# PROBLEM DESCRIPTION:
A verbatim copy of all the data is required; the pictures should not appear in it.

# DATA BLOCK:
————
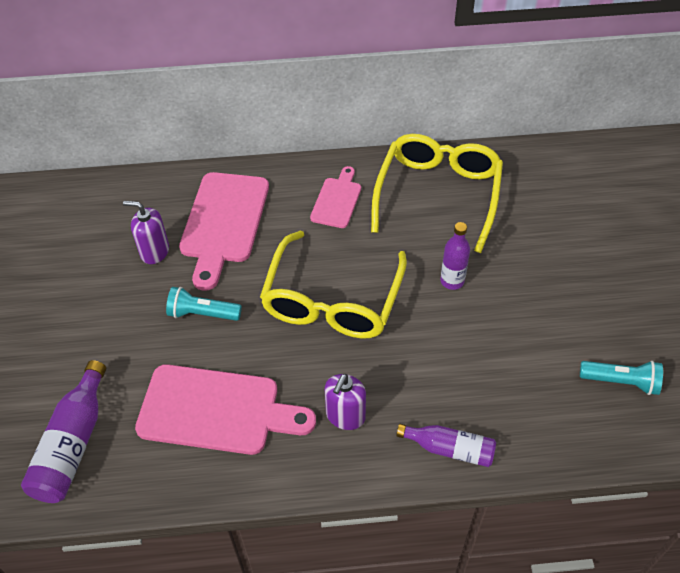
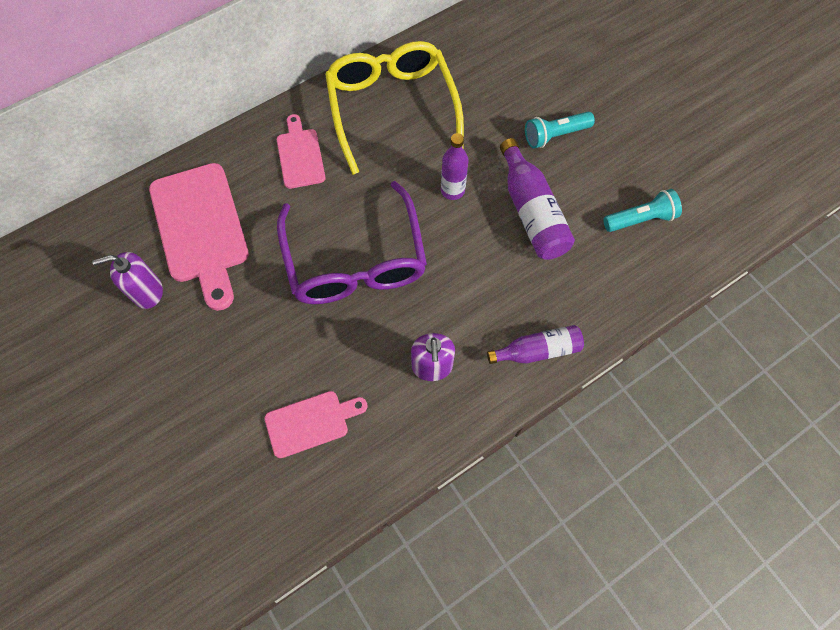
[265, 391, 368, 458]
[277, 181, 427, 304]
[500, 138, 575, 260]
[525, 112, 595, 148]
————
# OUTPUT OF THE TASK:
[265, 391, 368, 458]
[277, 181, 427, 304]
[500, 138, 575, 260]
[525, 112, 595, 148]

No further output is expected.